Provided information
Content starts

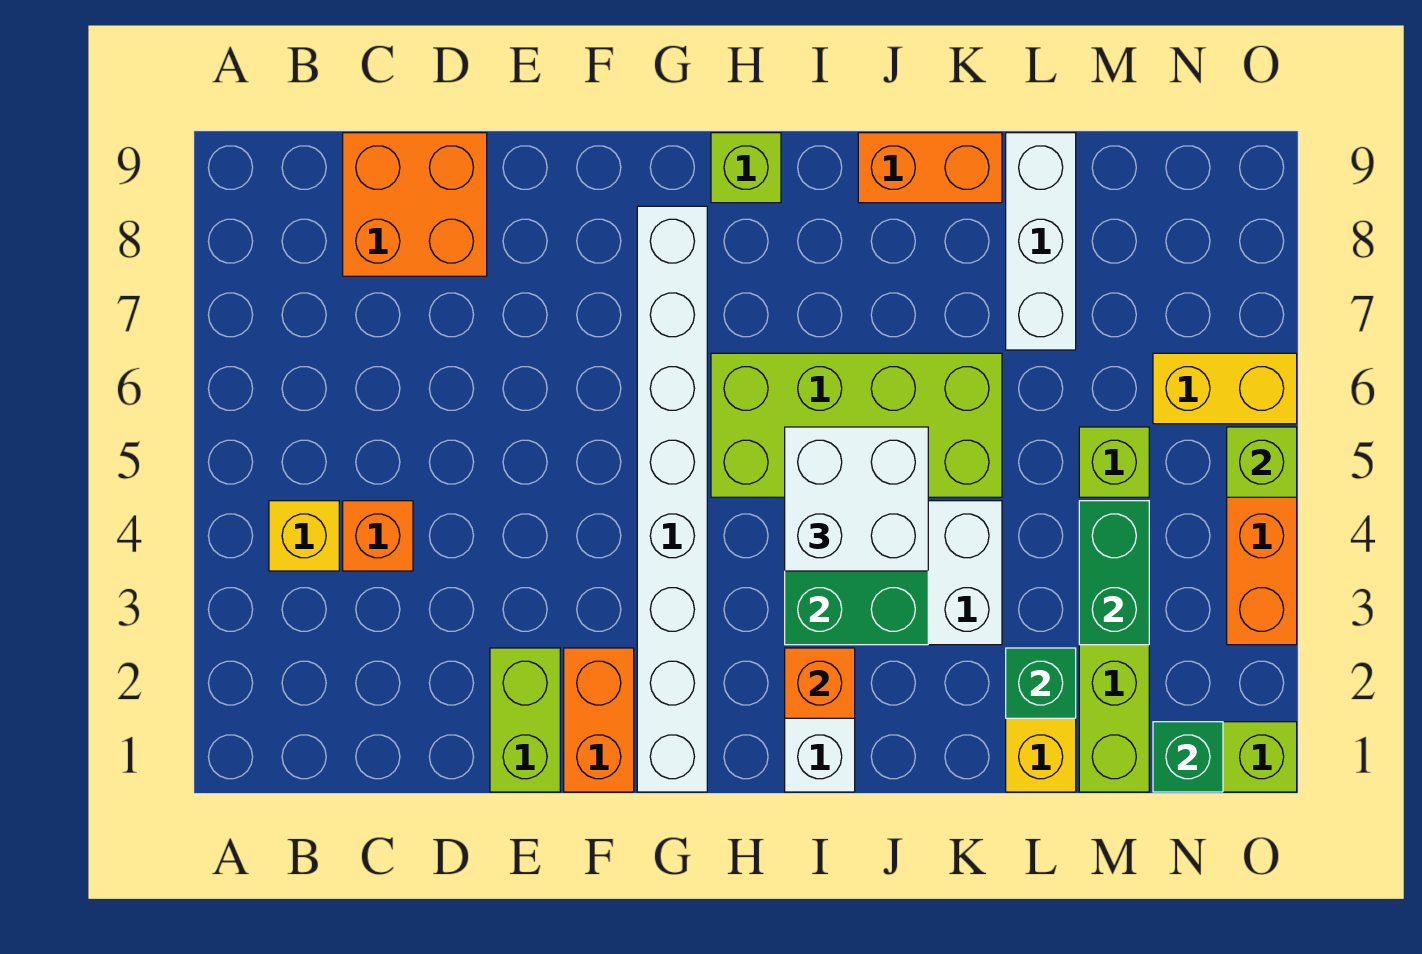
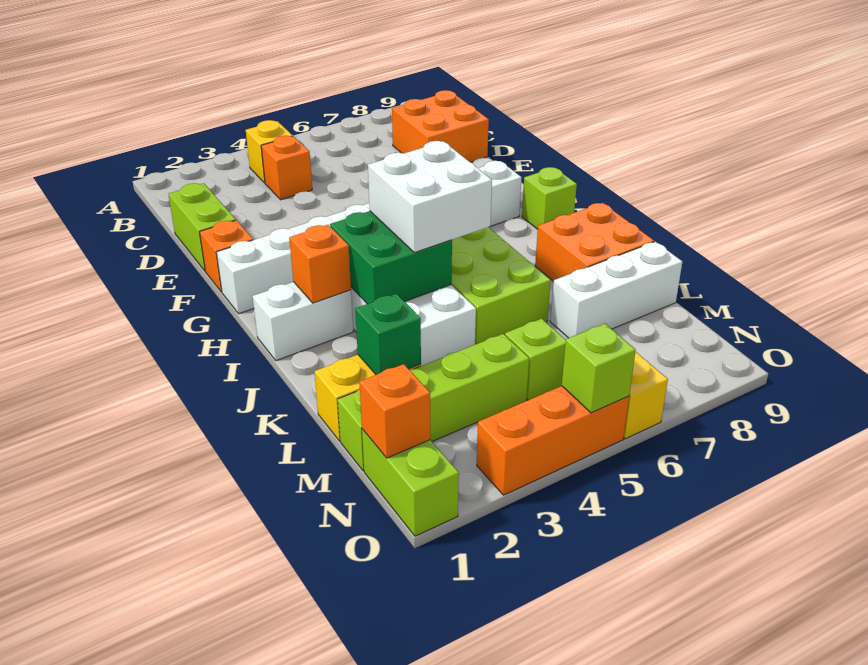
lime 1x2 brick [490,648,560,792] -> lime 1x2 brick turned to [168,183,236,271]
orange 1x2 brick [564,648,634,792] -> orange 1x1 brick [200,220,253,292]
orange 1x2 brick [858,133,1002,203] -> orange 2x2 brick [535,203,654,282]
green 1x2 brick [1079,501,1149,645] -> none
green 1x1 brick [1153,722,1223,792] -> orange 1x1 brick [360,364,430,458]

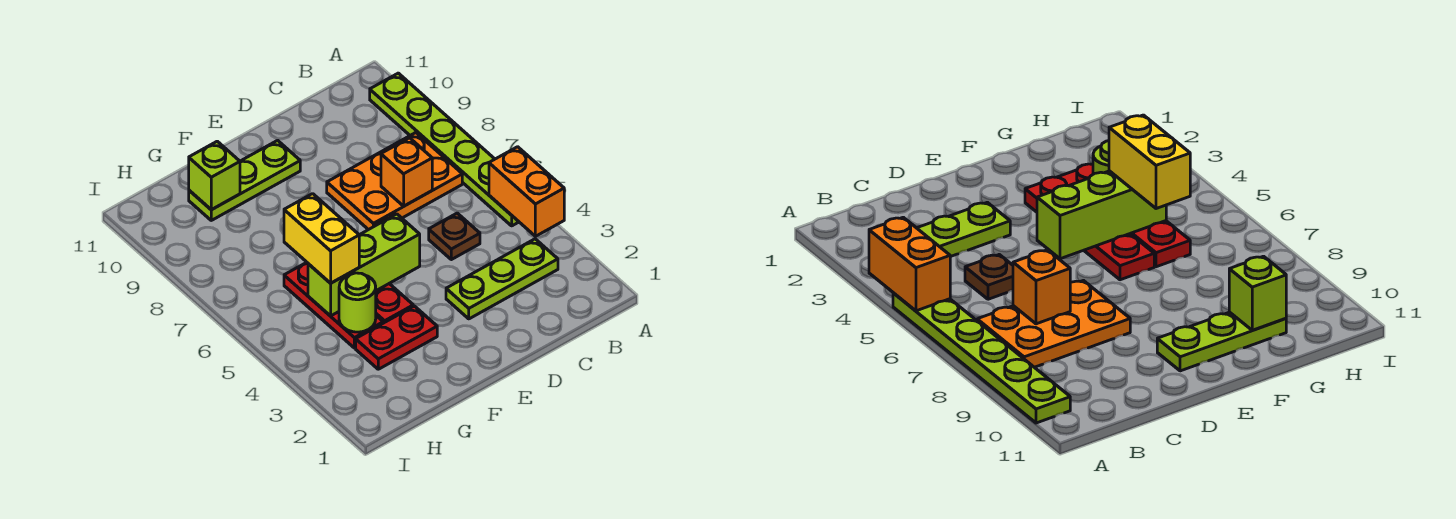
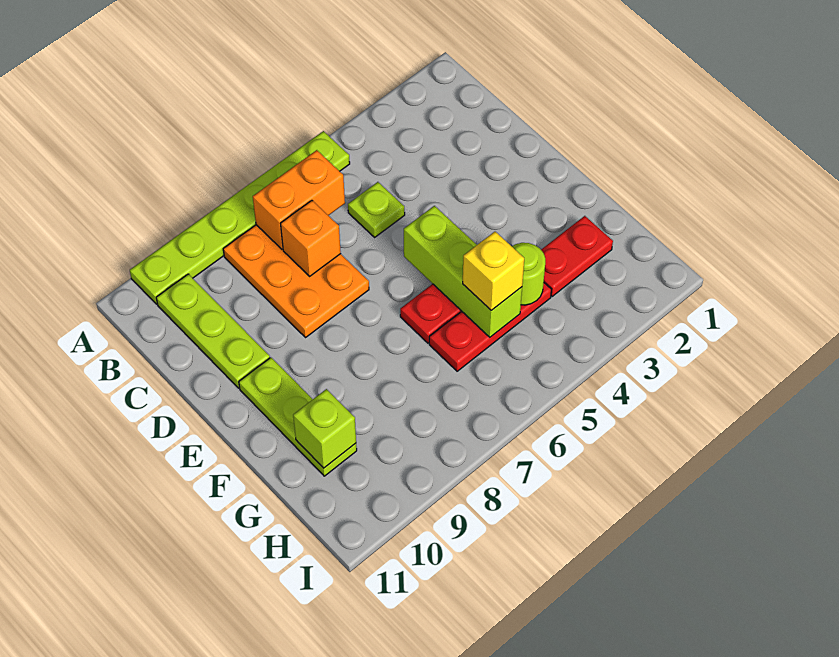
orange 1x2 brick [489,147,564,236] -> orange 1x2 brick moved to [253,150,345,249]
lime 1x3 plate [446,239,558,319] -> lime 1x3 plate moved to [156,274,270,388]
brown 1x1 plate [429,213,480,260] -> lime 1x1 plate [348,182,405,237]
red 1x2 plate [356,306,437,369] -> red 1x2 plate turned to [541,216,613,297]
yellow 1x2 brick [284,194,359,283] -> yellow 1x1 brick [463,232,524,310]

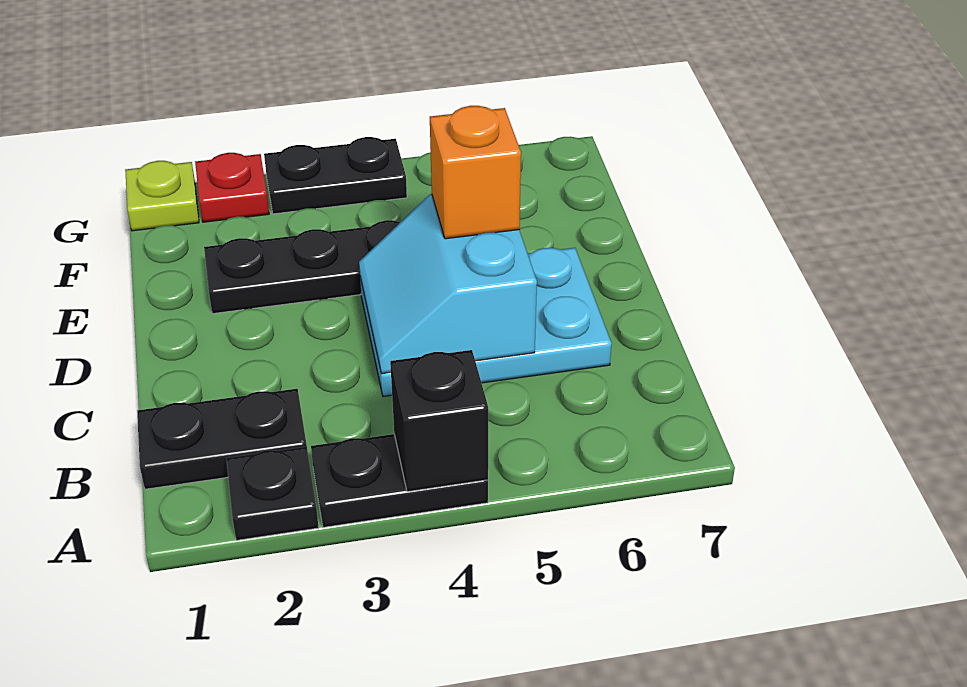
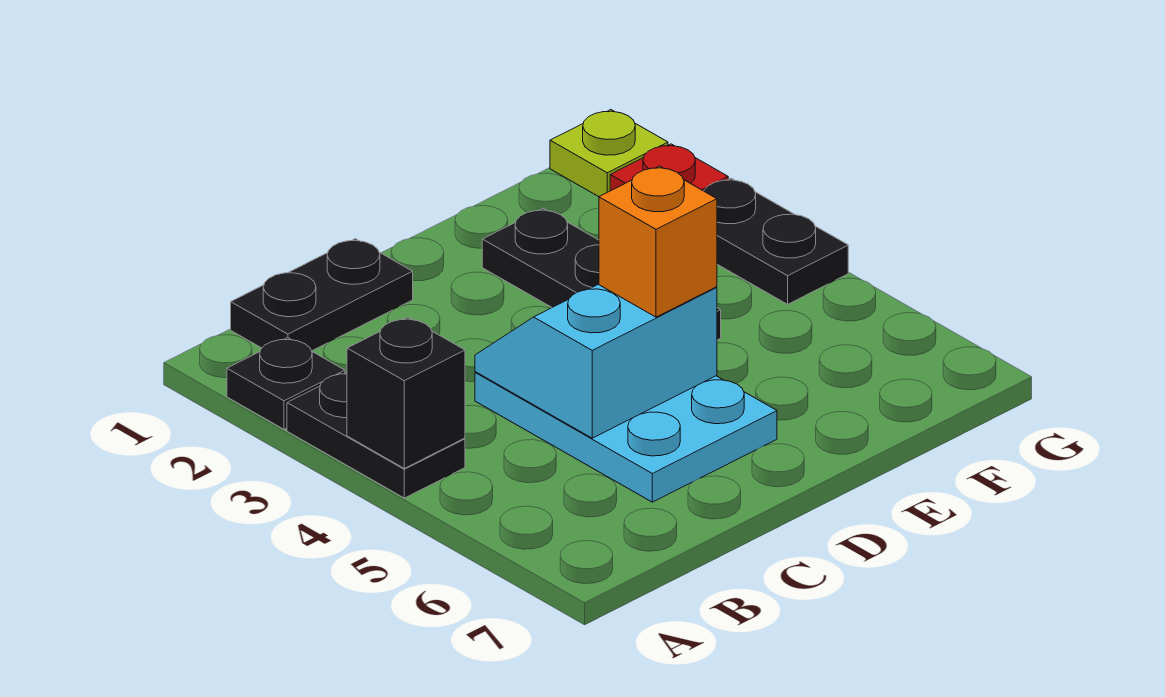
black 1x2 plate [137,389,307,489] -> black 1x2 plate turned to [231,239,413,351]

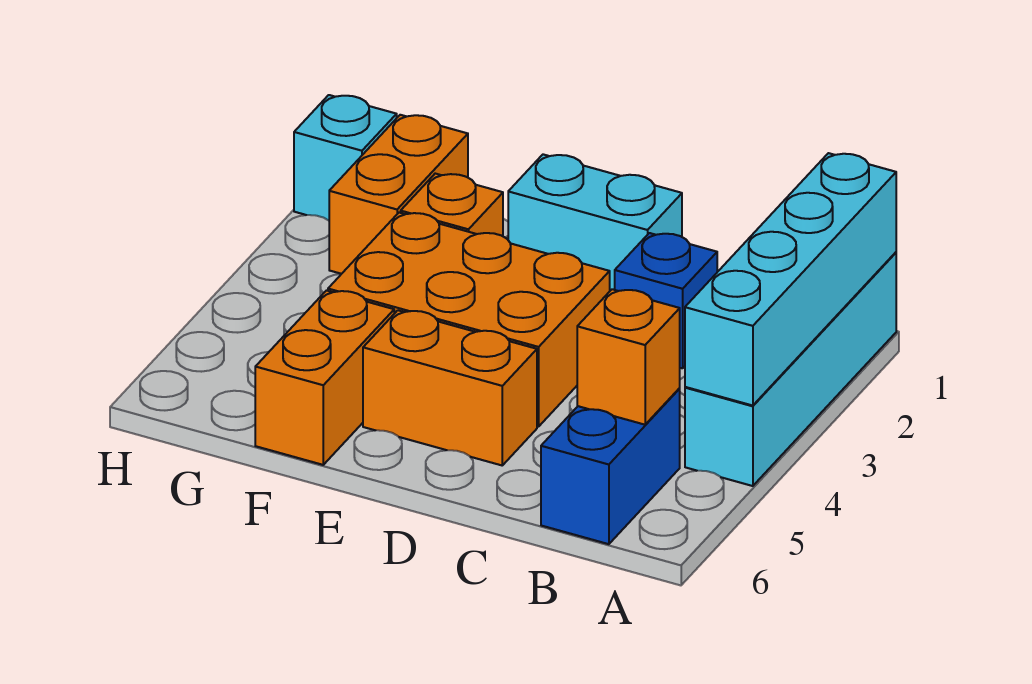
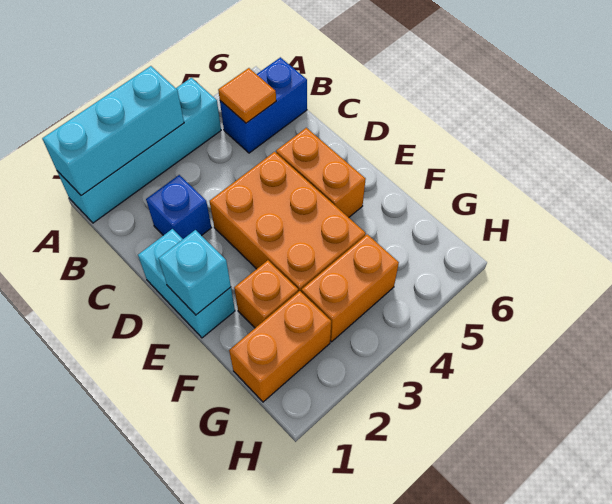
cyan 1x4 brick [685,153,896,406] -> cyan 1x3 brick [42,66,184,195]
orange 1x1 brick [577,289,680,425] -> orange 1x1 tile [218,68,276,123]
orange 1x2 brick [255,291,394,465] -> orange 1x2 brick moved to [302,234,399,342]
cyan 1x1 brick [294,95,397,220] -> cyan 1x1 brick moved to [159,230,231,315]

Content ends

Lines with "green" in them are what the answer must contain; copy each from the records above.

green 1x2 brick [1079,501,1149,645] -> none
green 1x1 brick [1153,722,1223,792] -> orange 1x1 brick [360,364,430,458]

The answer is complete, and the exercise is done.